[Before-and-after object lists]
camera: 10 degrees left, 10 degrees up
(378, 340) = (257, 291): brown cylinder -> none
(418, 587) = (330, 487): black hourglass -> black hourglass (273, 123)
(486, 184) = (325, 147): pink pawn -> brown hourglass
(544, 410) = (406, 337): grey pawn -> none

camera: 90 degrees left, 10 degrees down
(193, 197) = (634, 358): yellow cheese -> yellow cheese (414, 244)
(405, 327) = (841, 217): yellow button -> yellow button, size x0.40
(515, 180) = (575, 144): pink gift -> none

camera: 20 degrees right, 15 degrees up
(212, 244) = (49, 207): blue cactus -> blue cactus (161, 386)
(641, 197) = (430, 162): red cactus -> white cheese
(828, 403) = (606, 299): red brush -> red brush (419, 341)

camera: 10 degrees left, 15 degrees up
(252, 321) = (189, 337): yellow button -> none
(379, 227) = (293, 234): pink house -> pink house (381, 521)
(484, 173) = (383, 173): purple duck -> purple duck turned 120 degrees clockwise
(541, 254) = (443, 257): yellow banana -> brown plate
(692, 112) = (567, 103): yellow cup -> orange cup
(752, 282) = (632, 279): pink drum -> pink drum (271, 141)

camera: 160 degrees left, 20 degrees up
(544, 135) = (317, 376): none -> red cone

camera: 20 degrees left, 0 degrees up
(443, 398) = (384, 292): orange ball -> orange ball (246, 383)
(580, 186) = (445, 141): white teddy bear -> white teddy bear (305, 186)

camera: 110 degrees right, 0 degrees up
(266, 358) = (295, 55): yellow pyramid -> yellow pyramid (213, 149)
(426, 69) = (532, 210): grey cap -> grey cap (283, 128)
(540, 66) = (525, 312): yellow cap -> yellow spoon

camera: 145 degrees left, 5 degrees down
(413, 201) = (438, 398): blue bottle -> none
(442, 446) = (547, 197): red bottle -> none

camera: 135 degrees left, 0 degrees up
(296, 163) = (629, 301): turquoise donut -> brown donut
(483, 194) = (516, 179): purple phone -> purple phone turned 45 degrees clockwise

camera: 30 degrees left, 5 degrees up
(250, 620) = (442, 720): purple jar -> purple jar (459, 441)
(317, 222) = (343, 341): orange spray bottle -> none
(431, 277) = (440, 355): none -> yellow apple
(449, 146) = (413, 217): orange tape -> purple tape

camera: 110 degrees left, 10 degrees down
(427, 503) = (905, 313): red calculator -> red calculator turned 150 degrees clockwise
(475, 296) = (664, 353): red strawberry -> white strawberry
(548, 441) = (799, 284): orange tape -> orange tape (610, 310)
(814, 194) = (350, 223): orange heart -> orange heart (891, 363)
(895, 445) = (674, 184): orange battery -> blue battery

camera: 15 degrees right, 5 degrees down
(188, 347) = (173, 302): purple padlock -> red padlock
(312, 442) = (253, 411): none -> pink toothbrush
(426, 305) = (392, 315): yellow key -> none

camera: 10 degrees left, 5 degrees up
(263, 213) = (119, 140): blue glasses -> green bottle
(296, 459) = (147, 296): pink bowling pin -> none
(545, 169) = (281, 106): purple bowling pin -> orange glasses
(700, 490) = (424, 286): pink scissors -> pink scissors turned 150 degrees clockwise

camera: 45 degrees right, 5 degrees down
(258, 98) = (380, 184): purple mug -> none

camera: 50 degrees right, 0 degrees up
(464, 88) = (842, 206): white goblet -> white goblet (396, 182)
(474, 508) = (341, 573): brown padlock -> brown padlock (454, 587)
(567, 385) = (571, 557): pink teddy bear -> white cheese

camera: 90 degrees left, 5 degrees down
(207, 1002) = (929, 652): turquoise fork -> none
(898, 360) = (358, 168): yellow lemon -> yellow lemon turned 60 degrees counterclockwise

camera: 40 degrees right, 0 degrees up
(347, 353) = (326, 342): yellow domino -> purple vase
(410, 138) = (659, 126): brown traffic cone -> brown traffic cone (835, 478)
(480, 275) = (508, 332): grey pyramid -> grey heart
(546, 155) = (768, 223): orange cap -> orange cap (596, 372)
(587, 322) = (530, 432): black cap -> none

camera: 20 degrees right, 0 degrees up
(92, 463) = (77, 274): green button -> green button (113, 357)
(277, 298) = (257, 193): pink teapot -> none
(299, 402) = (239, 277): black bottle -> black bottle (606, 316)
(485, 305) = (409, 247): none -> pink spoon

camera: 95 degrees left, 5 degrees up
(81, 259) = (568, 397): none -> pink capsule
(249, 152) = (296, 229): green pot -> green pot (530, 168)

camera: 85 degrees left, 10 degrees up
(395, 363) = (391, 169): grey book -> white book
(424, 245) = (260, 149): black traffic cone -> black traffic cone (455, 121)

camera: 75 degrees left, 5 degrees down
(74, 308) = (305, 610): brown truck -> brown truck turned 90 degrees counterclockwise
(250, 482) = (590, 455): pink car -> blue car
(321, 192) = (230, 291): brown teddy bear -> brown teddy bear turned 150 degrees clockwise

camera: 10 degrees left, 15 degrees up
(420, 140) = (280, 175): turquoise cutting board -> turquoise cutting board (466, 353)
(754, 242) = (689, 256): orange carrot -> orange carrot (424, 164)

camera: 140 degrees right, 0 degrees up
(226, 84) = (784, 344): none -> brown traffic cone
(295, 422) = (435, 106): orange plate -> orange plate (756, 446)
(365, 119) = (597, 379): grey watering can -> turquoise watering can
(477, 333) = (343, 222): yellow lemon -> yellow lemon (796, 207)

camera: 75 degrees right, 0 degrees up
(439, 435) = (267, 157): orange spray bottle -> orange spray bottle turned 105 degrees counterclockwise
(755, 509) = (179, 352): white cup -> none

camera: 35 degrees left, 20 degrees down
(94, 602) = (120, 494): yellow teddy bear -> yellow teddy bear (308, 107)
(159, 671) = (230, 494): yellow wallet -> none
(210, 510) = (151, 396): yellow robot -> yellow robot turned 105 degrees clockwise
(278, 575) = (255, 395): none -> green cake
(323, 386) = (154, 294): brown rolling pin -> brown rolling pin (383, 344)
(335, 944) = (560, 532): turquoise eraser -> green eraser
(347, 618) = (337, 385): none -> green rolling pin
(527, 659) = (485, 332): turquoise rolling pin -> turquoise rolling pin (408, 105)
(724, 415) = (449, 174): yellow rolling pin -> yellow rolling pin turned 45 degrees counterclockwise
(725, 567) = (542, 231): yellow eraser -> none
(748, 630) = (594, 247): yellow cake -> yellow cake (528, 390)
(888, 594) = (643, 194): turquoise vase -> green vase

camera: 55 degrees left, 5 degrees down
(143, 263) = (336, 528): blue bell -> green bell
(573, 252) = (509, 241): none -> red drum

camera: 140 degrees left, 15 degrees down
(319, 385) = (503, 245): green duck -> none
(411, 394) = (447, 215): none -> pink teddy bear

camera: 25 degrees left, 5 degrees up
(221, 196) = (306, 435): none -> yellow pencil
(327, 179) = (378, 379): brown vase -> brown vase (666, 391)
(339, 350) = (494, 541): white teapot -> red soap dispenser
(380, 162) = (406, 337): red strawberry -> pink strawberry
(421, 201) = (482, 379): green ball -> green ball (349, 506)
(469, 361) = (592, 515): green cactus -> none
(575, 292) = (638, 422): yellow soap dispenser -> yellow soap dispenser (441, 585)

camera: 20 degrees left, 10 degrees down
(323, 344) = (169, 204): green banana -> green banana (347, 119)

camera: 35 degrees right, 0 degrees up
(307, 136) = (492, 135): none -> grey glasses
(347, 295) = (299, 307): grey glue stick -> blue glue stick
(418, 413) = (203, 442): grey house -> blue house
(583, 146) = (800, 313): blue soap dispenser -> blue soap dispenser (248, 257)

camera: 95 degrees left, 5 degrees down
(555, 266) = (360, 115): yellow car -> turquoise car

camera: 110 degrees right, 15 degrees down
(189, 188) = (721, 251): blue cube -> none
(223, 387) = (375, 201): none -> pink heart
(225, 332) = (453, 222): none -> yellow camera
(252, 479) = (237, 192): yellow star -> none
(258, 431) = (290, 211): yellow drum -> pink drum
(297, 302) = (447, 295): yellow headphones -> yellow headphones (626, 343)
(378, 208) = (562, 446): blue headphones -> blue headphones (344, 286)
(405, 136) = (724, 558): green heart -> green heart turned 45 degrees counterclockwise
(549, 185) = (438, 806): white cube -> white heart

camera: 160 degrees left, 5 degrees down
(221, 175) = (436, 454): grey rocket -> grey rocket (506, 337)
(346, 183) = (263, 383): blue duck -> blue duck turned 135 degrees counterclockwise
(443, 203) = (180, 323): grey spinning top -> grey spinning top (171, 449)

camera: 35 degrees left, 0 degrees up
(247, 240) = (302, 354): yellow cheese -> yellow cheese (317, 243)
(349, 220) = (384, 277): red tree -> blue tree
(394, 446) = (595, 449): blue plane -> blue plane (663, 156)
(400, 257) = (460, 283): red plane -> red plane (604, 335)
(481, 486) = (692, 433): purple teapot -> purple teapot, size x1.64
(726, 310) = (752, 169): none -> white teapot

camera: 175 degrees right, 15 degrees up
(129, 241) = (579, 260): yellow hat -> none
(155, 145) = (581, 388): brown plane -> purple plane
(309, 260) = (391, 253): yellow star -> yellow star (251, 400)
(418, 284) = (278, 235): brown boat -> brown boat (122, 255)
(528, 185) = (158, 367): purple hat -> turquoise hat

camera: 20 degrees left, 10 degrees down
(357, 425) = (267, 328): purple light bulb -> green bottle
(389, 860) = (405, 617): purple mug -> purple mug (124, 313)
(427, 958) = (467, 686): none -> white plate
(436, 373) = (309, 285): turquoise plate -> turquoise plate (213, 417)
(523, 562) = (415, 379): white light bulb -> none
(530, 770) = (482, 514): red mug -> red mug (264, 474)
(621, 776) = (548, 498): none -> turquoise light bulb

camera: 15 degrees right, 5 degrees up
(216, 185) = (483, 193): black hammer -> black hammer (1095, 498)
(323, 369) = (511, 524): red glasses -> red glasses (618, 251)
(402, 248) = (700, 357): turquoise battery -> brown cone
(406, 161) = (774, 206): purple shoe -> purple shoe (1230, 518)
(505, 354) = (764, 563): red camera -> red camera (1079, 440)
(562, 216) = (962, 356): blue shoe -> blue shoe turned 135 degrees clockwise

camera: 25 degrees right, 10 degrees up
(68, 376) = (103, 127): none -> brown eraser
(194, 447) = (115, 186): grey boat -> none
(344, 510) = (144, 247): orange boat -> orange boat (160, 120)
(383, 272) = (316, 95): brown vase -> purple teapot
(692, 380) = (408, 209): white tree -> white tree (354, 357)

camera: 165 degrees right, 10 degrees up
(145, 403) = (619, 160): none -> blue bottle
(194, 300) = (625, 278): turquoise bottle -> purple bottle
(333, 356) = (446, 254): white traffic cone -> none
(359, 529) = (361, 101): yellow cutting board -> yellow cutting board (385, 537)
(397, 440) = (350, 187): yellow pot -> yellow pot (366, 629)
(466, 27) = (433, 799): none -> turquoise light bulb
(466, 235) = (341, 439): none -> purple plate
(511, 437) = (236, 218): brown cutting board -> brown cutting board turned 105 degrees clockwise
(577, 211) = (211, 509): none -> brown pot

PROBLEM TO WORK ON »
Your answer should consist only of the lines above between the line holding "(323, 344) = (169, 204): green" and the line holding "(349, 220) = (384, 277): red", inclusive, each transcribed exactly.

ANSWER SPACE »
(323, 344) = (169, 204): green banana -> green banana (347, 119)

camera: 35 degrees right, 0 degrees up
(307, 136) = (492, 135): none -> grey glasses
(347, 295) = (299, 307): grey glue stick -> blue glue stick
(418, 413) = (203, 442): grey house -> blue house
(583, 146) = (800, 313): blue soap dispenser -> blue soap dispenser (248, 257)

camera: 95 degrees left, 5 degrees down
(555, 266) = (360, 115): yellow car -> turquoise car

camera: 110 degrees right, 15 degrees down
(189, 188) = (721, 251): blue cube -> none
(223, 387) = (375, 201): none -> pink heart
(225, 332) = (453, 222): none -> yellow camera
(252, 479) = (237, 192): yellow star -> none
(258, 431) = (290, 211): yellow drum -> pink drum
(297, 302) = (447, 295): yellow headphones -> yellow headphones (626, 343)
(378, 208) = (562, 446): blue headphones -> blue headphones (344, 286)
(405, 136) = (724, 558): green heart -> green heart turned 45 degrees counterclockwise
(549, 185) = (438, 806): white cube -> white heart

camera: 160 degrees left, 5 degrees down
(221, 175) = (436, 454): grey rocket -> grey rocket (506, 337)
(346, 183) = (263, 383): blue duck -> blue duck turned 135 degrees counterclockwise
(443, 203) = (180, 323): grey spinning top -> grey spinning top (171, 449)

camera: 35 degrees left, 0 degrees up
(247, 240) = (302, 354): yellow cheese -> yellow cheese (317, 243)
(349, 220) = (384, 277): red tree -> blue tree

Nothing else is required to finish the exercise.